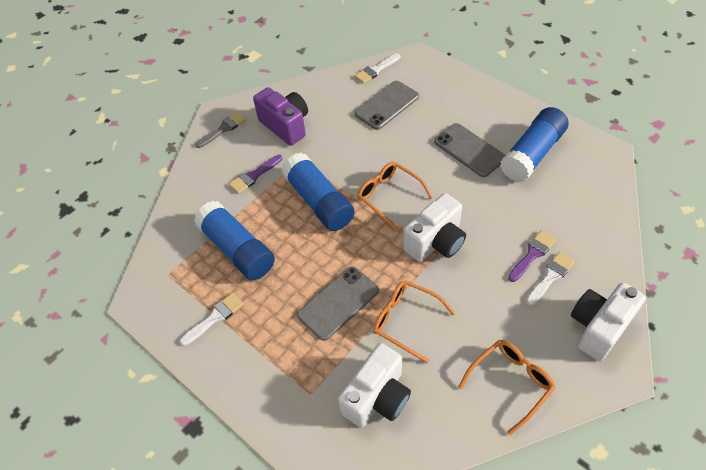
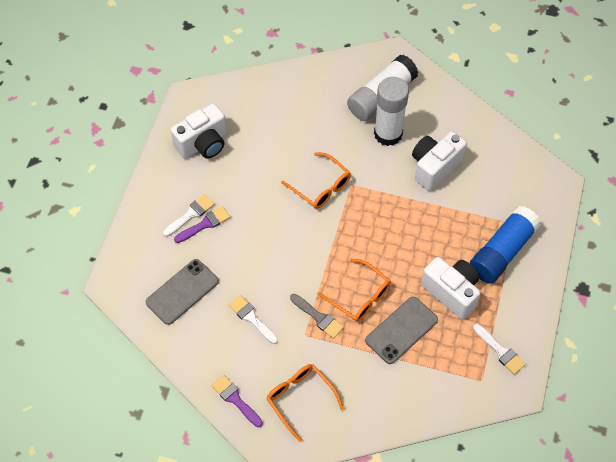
blue glue stick: 3 -> 1
grey phone: 3 -> 2
purple camera: 1 -> 0
white glue stick: 0 -> 2

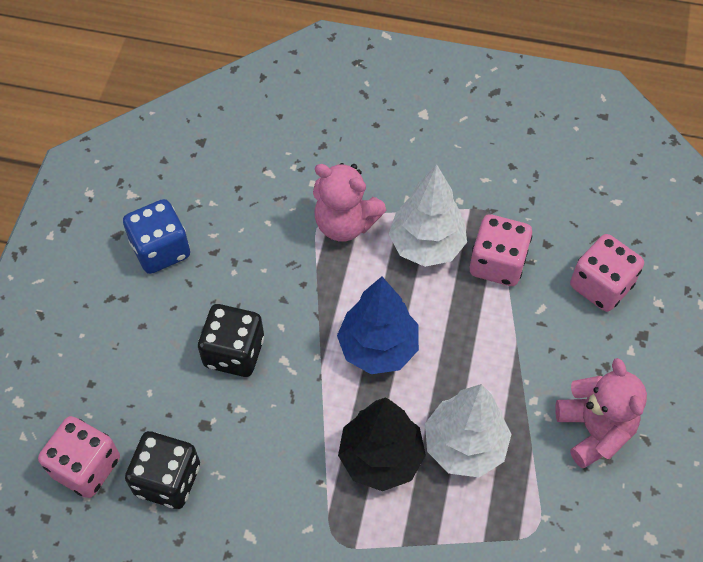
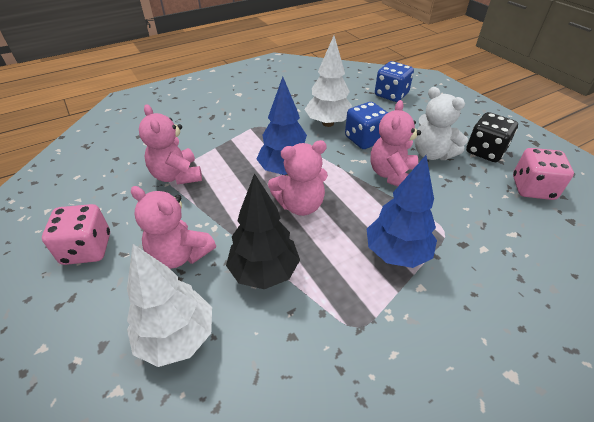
black dice: 2 -> 1
blue dice: 1 -> 2
blue tree: 1 -> 2
pink dice: 3 -> 2
pink teddy bear: 2 -> 4
white teddy bear: 0 -> 1

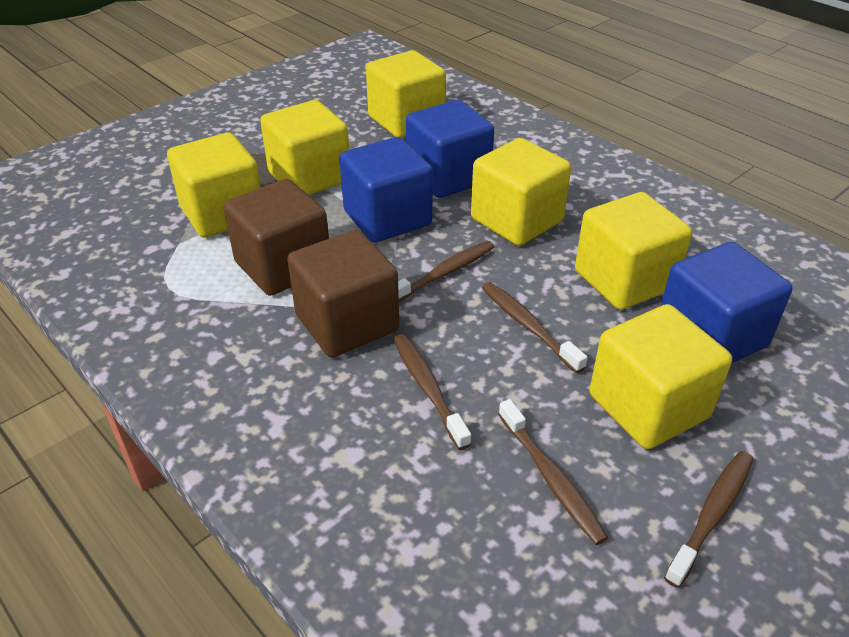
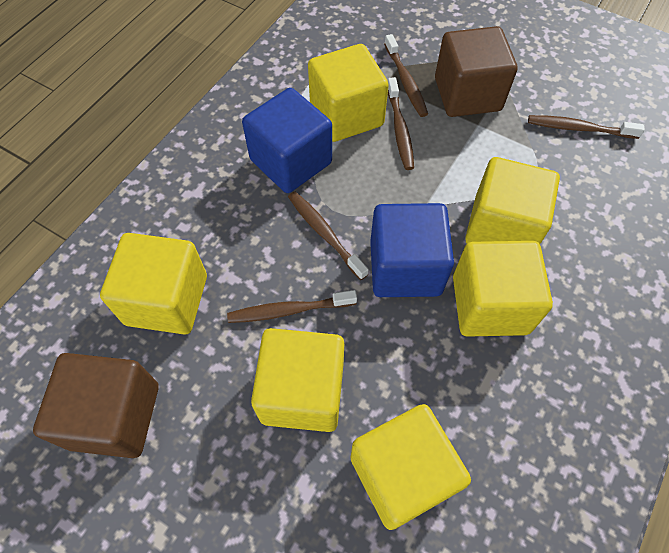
blue cube: 3 -> 2

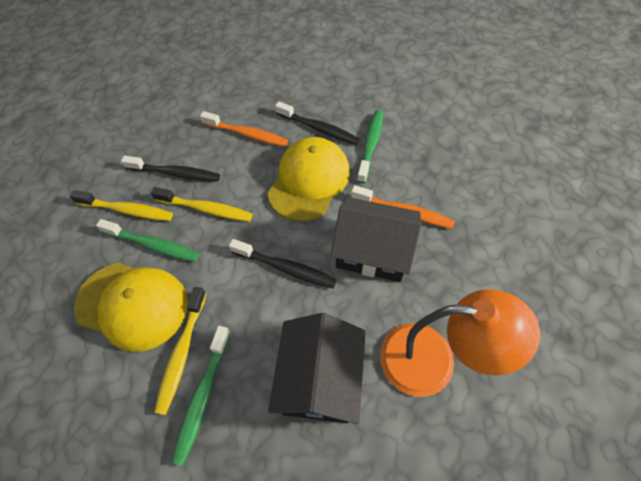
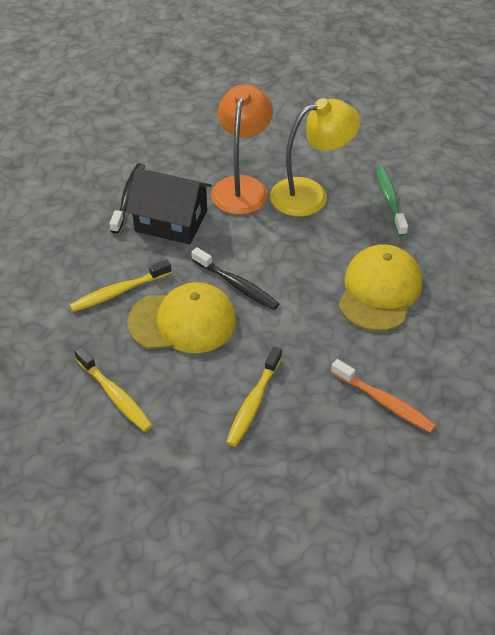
black house: 2 -> 1
black toothbrush: 3 -> 2
green toothbrush: 3 -> 1
orange toothbrush: 2 -> 1
yellow lamp: 0 -> 1

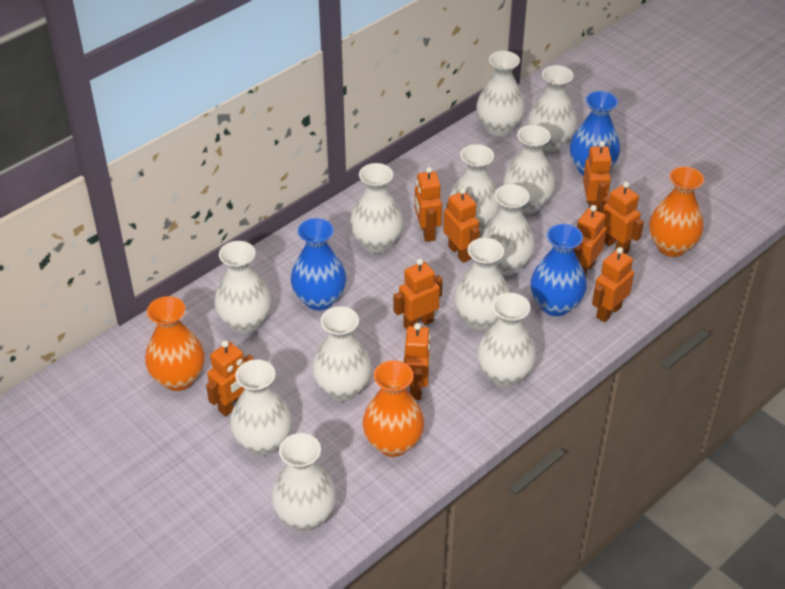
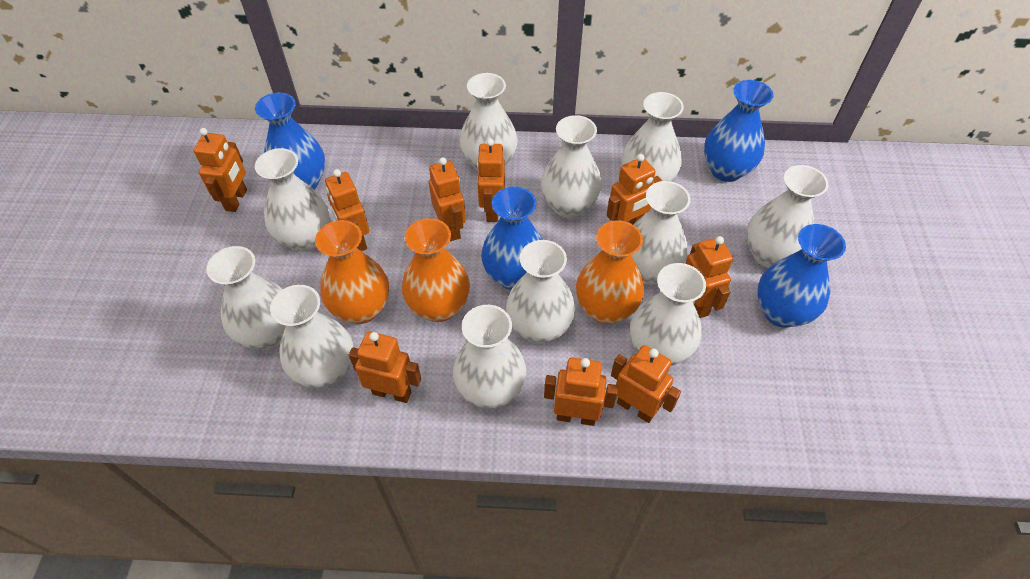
blue vase: 3 -> 4
white vase: 12 -> 11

────────────────────

Your task is to list each line of the records with the word "blue".

> WRITTEN RESPONSE
blue glue stick: 3 -> 1
blue dice: 1 -> 2
blue tree: 1 -> 2
blue cube: 3 -> 2
blue vase: 3 -> 4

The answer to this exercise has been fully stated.